Work request :: Restate word for word the lines below, from the one containing "pink brick F3:F4" through the final line, with no pictures included.

Scene image comparisons:

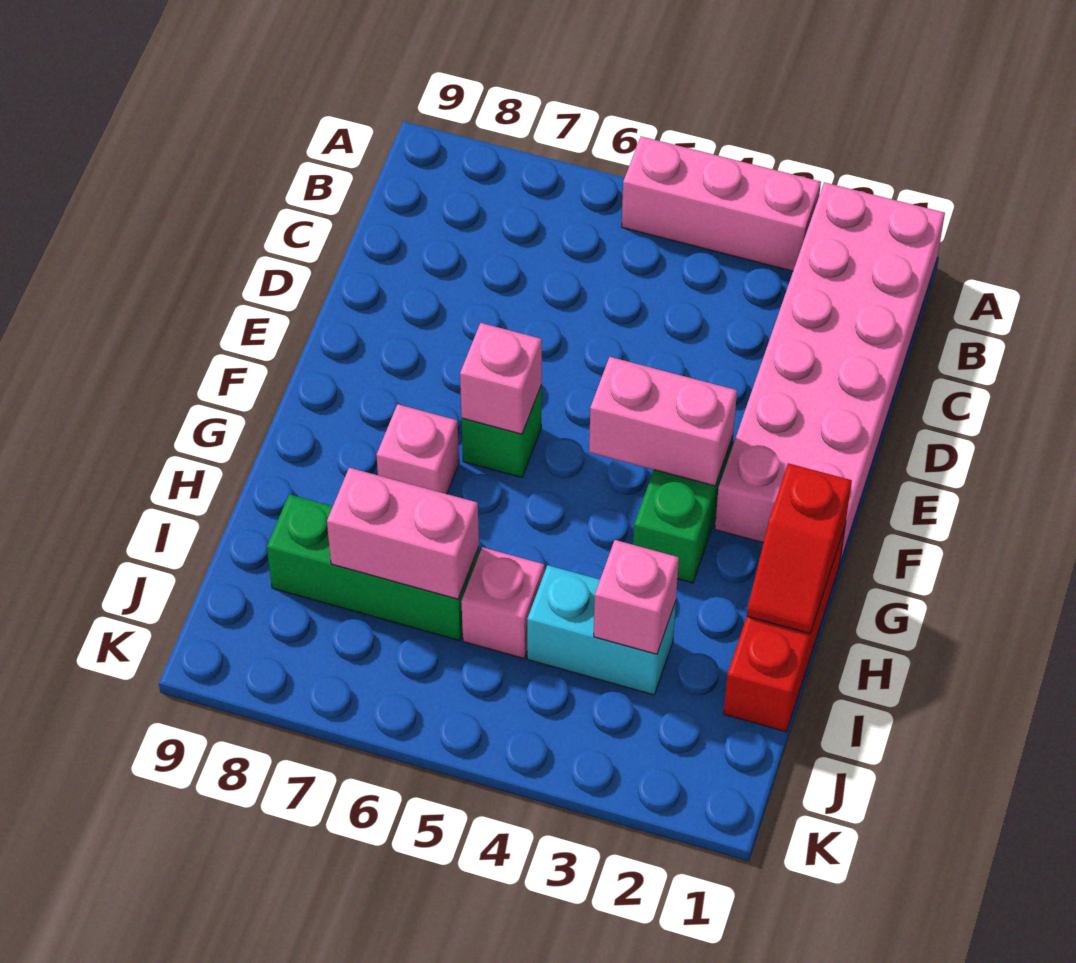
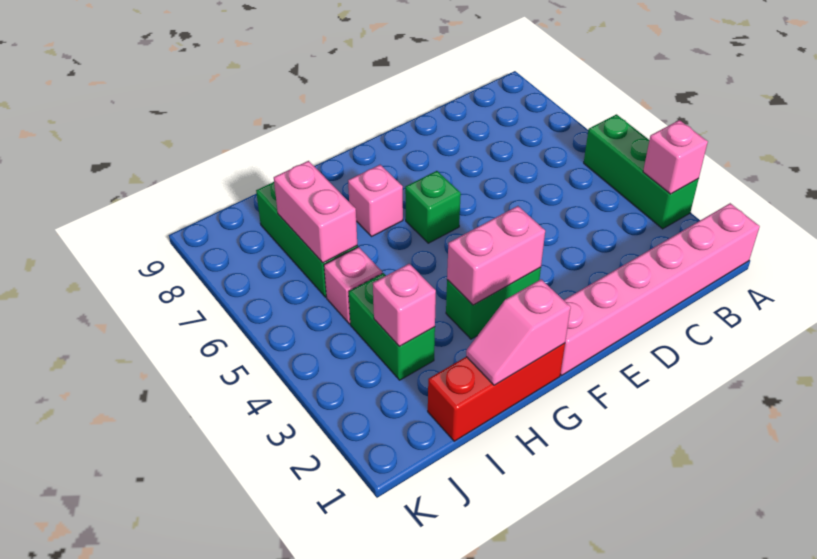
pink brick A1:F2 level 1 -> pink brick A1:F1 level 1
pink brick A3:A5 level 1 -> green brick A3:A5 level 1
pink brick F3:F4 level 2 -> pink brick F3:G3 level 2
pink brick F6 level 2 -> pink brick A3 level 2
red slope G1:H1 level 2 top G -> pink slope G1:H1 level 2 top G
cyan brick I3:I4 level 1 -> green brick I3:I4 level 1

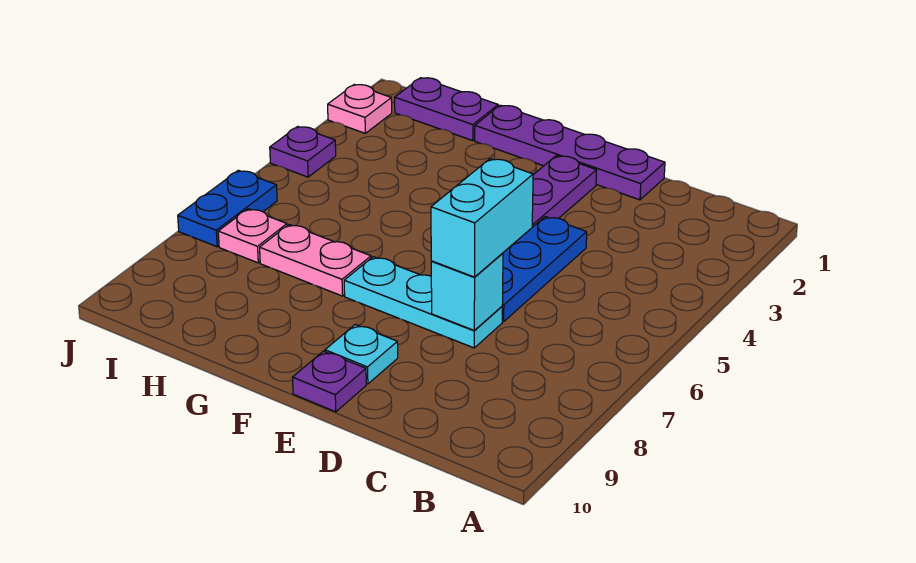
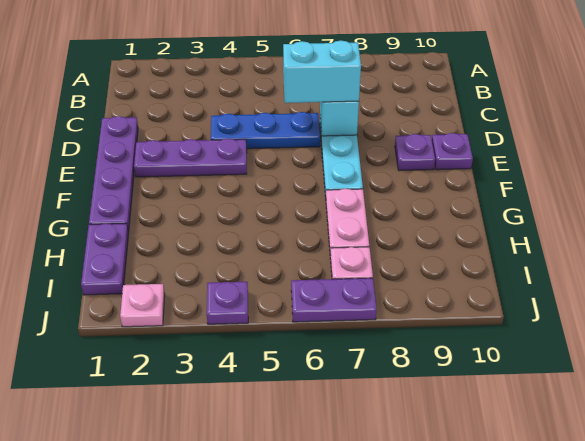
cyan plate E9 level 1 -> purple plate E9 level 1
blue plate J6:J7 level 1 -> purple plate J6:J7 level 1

Task result ::
pink brick F3:F4 level 2 -> pink brick F3:G3 level 2
pink brick F6 level 2 -> pink brick A3 level 2
red slope G1:H1 level 2 top G -> pink slope G1:H1 level 2 top G
cyan brick I3:I4 level 1 -> green brick I3:I4 level 1

cyan plate E9 level 1 -> purple plate E9 level 1
blue plate J6:J7 level 1 -> purple plate J6:J7 level 1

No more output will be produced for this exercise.